* Task details *
Everything in the listing should be restated word for word.
*** Opening of Dataset records ***
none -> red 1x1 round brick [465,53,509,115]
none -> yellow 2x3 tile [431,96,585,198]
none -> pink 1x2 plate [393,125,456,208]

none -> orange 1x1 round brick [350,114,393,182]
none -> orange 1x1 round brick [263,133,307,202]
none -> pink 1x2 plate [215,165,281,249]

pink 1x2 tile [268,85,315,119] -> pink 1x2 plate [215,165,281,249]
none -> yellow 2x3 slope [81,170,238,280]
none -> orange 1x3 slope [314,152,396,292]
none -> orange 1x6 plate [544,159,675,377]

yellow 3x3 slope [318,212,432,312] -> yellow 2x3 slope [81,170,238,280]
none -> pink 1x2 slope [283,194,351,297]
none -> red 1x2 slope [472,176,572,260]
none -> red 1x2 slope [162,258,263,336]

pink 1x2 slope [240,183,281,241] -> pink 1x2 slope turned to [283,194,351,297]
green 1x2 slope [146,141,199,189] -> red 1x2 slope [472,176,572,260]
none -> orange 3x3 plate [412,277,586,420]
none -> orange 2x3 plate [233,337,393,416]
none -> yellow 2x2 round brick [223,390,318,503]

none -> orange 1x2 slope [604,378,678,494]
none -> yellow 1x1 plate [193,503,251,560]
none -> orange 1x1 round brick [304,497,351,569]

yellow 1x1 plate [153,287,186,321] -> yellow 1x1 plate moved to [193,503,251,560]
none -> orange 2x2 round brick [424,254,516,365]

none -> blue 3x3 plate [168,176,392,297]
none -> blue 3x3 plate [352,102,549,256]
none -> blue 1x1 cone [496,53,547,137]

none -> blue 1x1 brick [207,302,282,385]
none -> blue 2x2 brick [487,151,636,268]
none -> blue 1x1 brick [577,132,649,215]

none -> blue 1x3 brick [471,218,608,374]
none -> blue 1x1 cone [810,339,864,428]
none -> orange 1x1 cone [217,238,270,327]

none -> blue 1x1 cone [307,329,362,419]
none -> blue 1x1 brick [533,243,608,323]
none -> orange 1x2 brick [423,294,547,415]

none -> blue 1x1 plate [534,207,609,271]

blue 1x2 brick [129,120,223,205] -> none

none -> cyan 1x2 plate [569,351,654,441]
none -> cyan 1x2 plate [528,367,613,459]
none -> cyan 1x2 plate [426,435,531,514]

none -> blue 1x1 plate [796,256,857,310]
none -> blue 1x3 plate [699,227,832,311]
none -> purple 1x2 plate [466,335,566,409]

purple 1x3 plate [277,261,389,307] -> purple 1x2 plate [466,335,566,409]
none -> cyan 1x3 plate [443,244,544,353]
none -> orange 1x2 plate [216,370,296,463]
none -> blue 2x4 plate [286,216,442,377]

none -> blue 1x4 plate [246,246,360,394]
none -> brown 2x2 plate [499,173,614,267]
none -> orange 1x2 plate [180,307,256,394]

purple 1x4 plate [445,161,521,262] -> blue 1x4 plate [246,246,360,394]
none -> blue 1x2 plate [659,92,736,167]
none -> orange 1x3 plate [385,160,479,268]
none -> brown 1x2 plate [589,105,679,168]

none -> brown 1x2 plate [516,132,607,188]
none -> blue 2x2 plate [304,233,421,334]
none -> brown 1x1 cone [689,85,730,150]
*** Close of Dataset records ***
* Expected answer *
none -> red 1x1 round brick [465,53,509,115]
none -> yellow 2x3 tile [431,96,585,198]
none -> pink 1x2 plate [393,125,456,208]

none -> orange 1x1 round brick [350,114,393,182]
none -> orange 1x1 round brick [263,133,307,202]
none -> pink 1x2 plate [215,165,281,249]

pink 1x2 tile [268,85,315,119] -> pink 1x2 plate [215,165,281,249]
none -> yellow 2x3 slope [81,170,238,280]
none -> orange 1x3 slope [314,152,396,292]
none -> orange 1x6 plate [544,159,675,377]

yellow 3x3 slope [318,212,432,312] -> yellow 2x3 slope [81,170,238,280]
none -> pink 1x2 slope [283,194,351,297]
none -> red 1x2 slope [472,176,572,260]
none -> red 1x2 slope [162,258,263,336]

pink 1x2 slope [240,183,281,241] -> pink 1x2 slope turned to [283,194,351,297]
green 1x2 slope [146,141,199,189] -> red 1x2 slope [472,176,572,260]
none -> orange 3x3 plate [412,277,586,420]
none -> orange 2x3 plate [233,337,393,416]
none -> yellow 2x2 round brick [223,390,318,503]

none -> orange 1x2 slope [604,378,678,494]
none -> yellow 1x1 plate [193,503,251,560]
none -> orange 1x1 round brick [304,497,351,569]

yellow 1x1 plate [153,287,186,321] -> yellow 1x1 plate moved to [193,503,251,560]
none -> orange 2x2 round brick [424,254,516,365]

none -> blue 3x3 plate [168,176,392,297]
none -> blue 3x3 plate [352,102,549,256]
none -> blue 1x1 cone [496,53,547,137]

none -> blue 1x1 brick [207,302,282,385]
none -> blue 2x2 brick [487,151,636,268]
none -> blue 1x1 brick [577,132,649,215]

none -> blue 1x3 brick [471,218,608,374]
none -> blue 1x1 cone [810,339,864,428]
none -> orange 1x1 cone [217,238,270,327]

none -> blue 1x1 cone [307,329,362,419]
none -> blue 1x1 brick [533,243,608,323]
none -> orange 1x2 brick [423,294,547,415]

none -> blue 1x1 plate [534,207,609,271]

blue 1x2 brick [129,120,223,205] -> none

none -> cyan 1x2 plate [569,351,654,441]
none -> cyan 1x2 plate [528,367,613,459]
none -> cyan 1x2 plate [426,435,531,514]

none -> blue 1x1 plate [796,256,857,310]
none -> blue 1x3 plate [699,227,832,311]
none -> purple 1x2 plate [466,335,566,409]

purple 1x3 plate [277,261,389,307] -> purple 1x2 plate [466,335,566,409]
none -> cyan 1x3 plate [443,244,544,353]
none -> orange 1x2 plate [216,370,296,463]
none -> blue 2x4 plate [286,216,442,377]

none -> blue 1x4 plate [246,246,360,394]
none -> brown 2x2 plate [499,173,614,267]
none -> orange 1x2 plate [180,307,256,394]

purple 1x4 plate [445,161,521,262] -> blue 1x4 plate [246,246,360,394]
none -> blue 1x2 plate [659,92,736,167]
none -> orange 1x3 plate [385,160,479,268]
none -> brown 1x2 plate [589,105,679,168]

none -> brown 1x2 plate [516,132,607,188]
none -> blue 2x2 plate [304,233,421,334]
none -> brown 1x1 cone [689,85,730,150]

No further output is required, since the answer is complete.